PROBLEM:
In the copy, keep every line below as it is and leave out the pictures.

DATA BELOW:

________________________

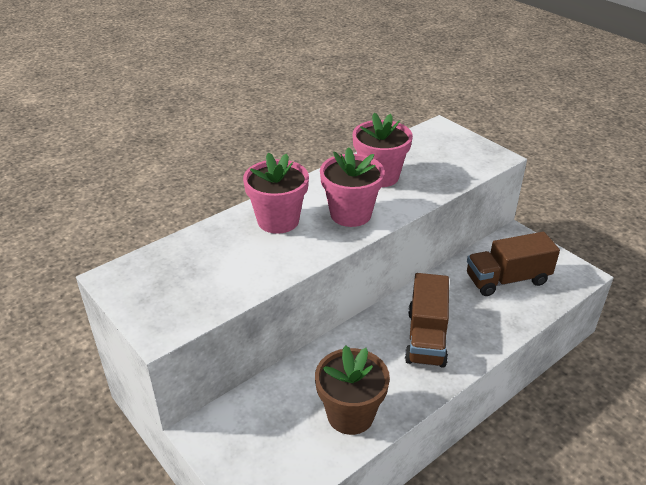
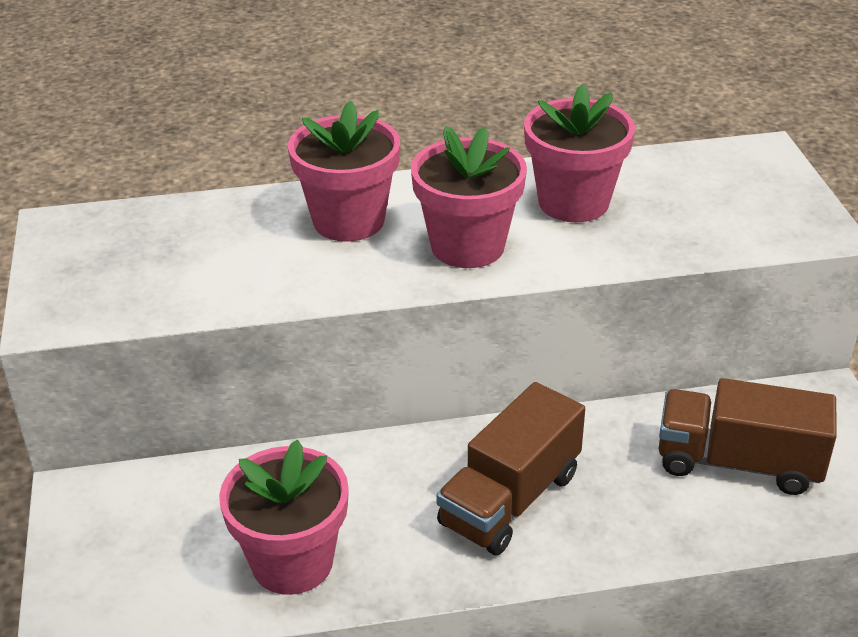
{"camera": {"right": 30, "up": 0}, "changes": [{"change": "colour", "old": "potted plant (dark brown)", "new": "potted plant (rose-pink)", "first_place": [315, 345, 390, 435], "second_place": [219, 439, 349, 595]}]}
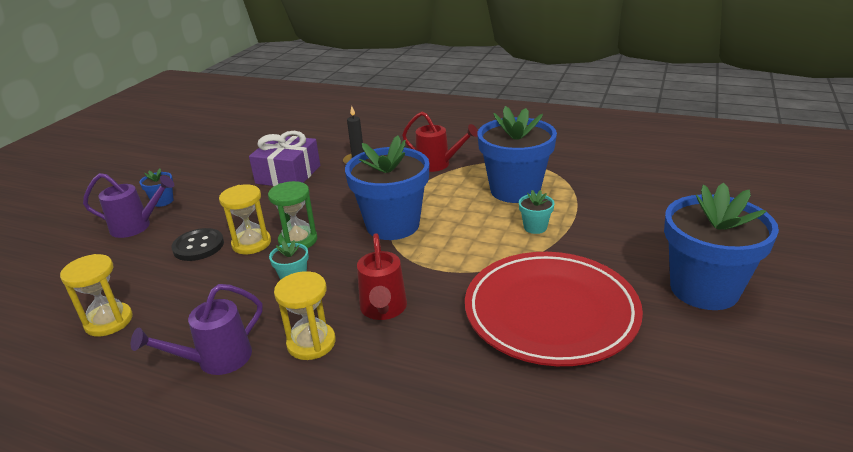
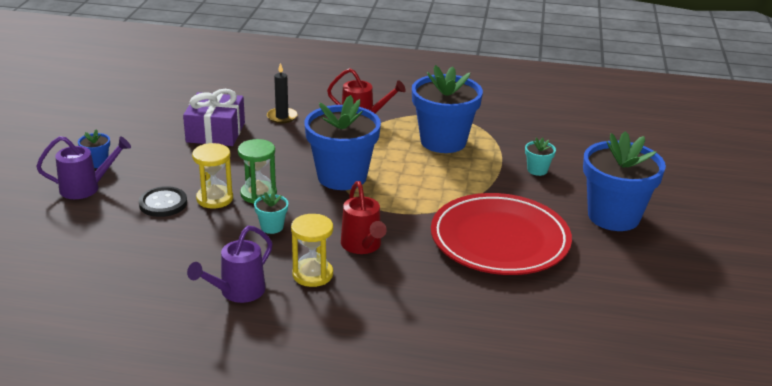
{"camera": {"right": -15, "up": 0}, "changes": [{"change": "relocated", "old": "potted plant (aqua)", "first_place": [519, 190, 555, 234], "second_place": [525, 138, 556, 176]}, {"change": "missing", "old": "hourglass (yellow)", "first_place": [60, 254, 133, 336]}]}
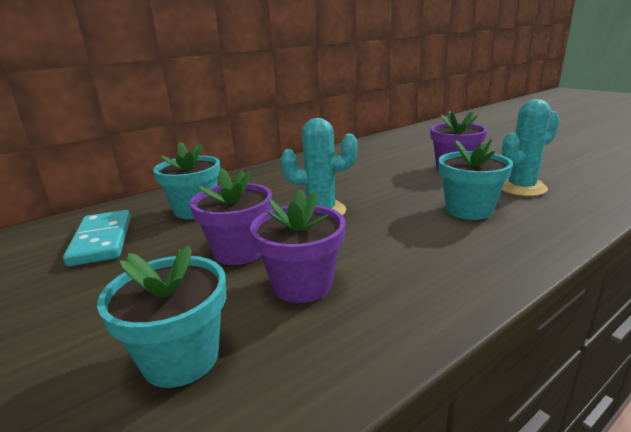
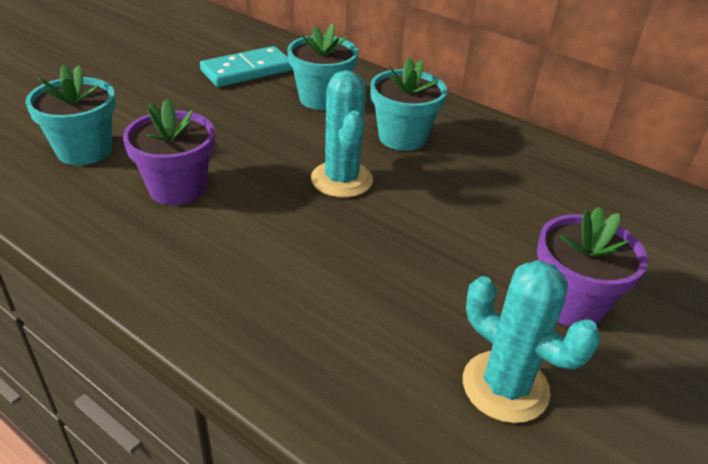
{"camera": {"right": 70, "up": 15}, "changes": [{"change": "relocated", "old": "potted plant (aqua)", "first_place": [438, 138, 513, 220], "second_place": [370, 57, 447, 151]}, {"change": "missing", "old": "potted plant (royal purple)", "first_place": [190, 168, 272, 265]}]}
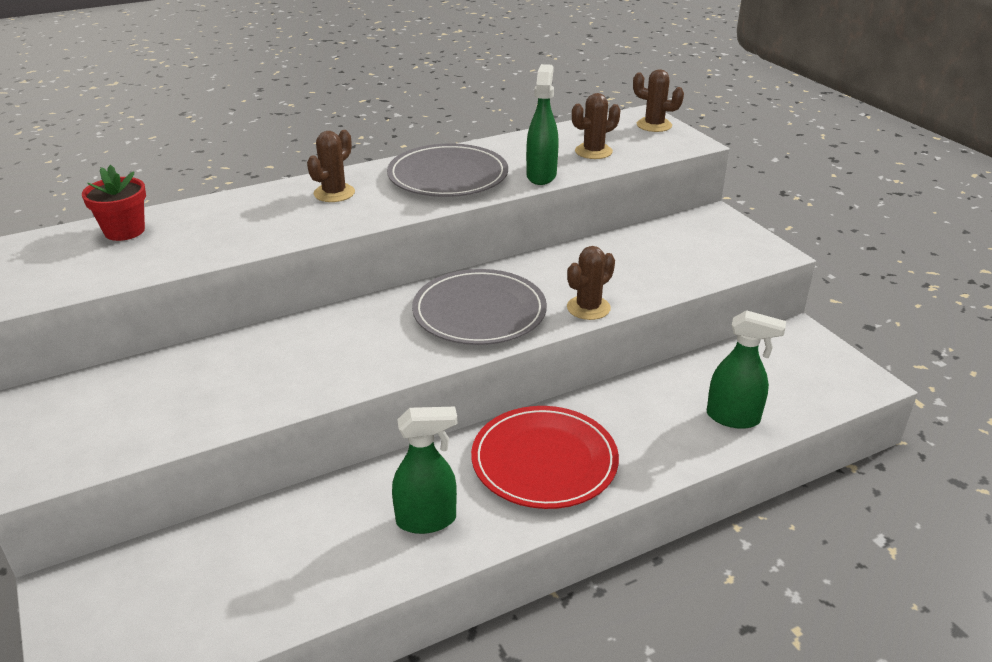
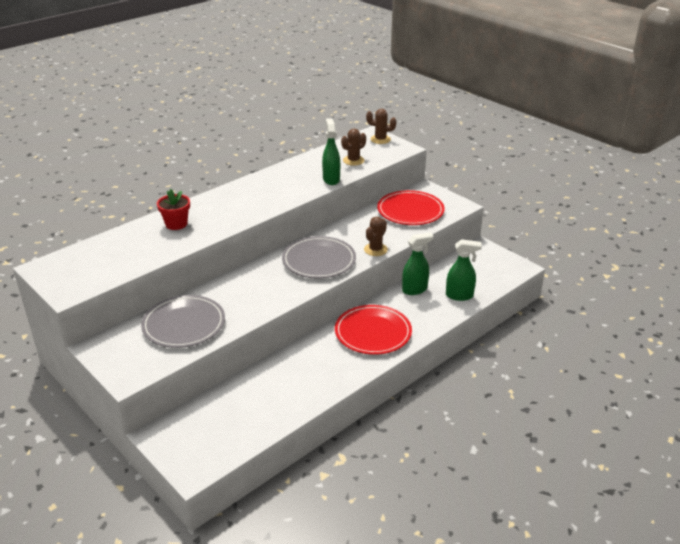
{"camera": {"right": -15, "up": 0}, "changes": [{"change": "relocated", "old": "dinner plate (gray)", "first_place": [387, 144, 508, 197], "second_place": [141, 295, 225, 348]}, {"change": "relocated", "old": "potted plant (red)", "first_place": [82, 165, 146, 241], "second_place": [157, 189, 190, 230]}, {"change": "appeared", "new": "dinner plate (red)", "second_place": [377, 190, 445, 225]}, {"change": "relocated", "old": "spray cleaner (green)", "first_place": [392, 407, 457, 534], "second_place": [402, 232, 434, 295]}, {"change": "missing", "old": "prickly plant (dark brown)", "first_place": [307, 130, 355, 202]}]}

________________________

SOLUTION TO THIS TASK:
{"camera": {"right": 30, "up": 0}, "changes": [{"change": "colour", "old": "potted plant (dark brown)", "new": "potted plant (rose-pink)", "first_place": [315, 345, 390, 435], "second_place": [219, 439, 349, 595]}]}
{"camera": {"right": -15, "up": 0}, "changes": [{"change": "relocated", "old": "potted plant (aqua)", "first_place": [519, 190, 555, 234], "second_place": [525, 138, 556, 176]}, {"change": "missing", "old": "hourglass (yellow)", "first_place": [60, 254, 133, 336]}]}
{"camera": {"right": 70, "up": 15}, "changes": [{"change": "relocated", "old": "potted plant (aqua)", "first_place": [438, 138, 513, 220], "second_place": [370, 57, 447, 151]}, {"change": "missing", "old": "potted plant (royal purple)", "first_place": [190, 168, 272, 265]}]}
{"camera": {"right": -15, "up": 0}, "changes": [{"change": "relocated", "old": "dinner plate (gray)", "first_place": [387, 144, 508, 197], "second_place": [141, 295, 225, 348]}, {"change": "relocated", "old": "potted plant (red)", "first_place": [82, 165, 146, 241], "second_place": [157, 189, 190, 230]}, {"change": "appeared", "new": "dinner plate (red)", "second_place": [377, 190, 445, 225]}, {"change": "relocated", "old": "spray cleaner (green)", "first_place": [392, 407, 457, 534], "second_place": [402, 232, 434, 295]}, {"change": "missing", "old": "prickly plant (dark brown)", "first_place": [307, 130, 355, 202]}]}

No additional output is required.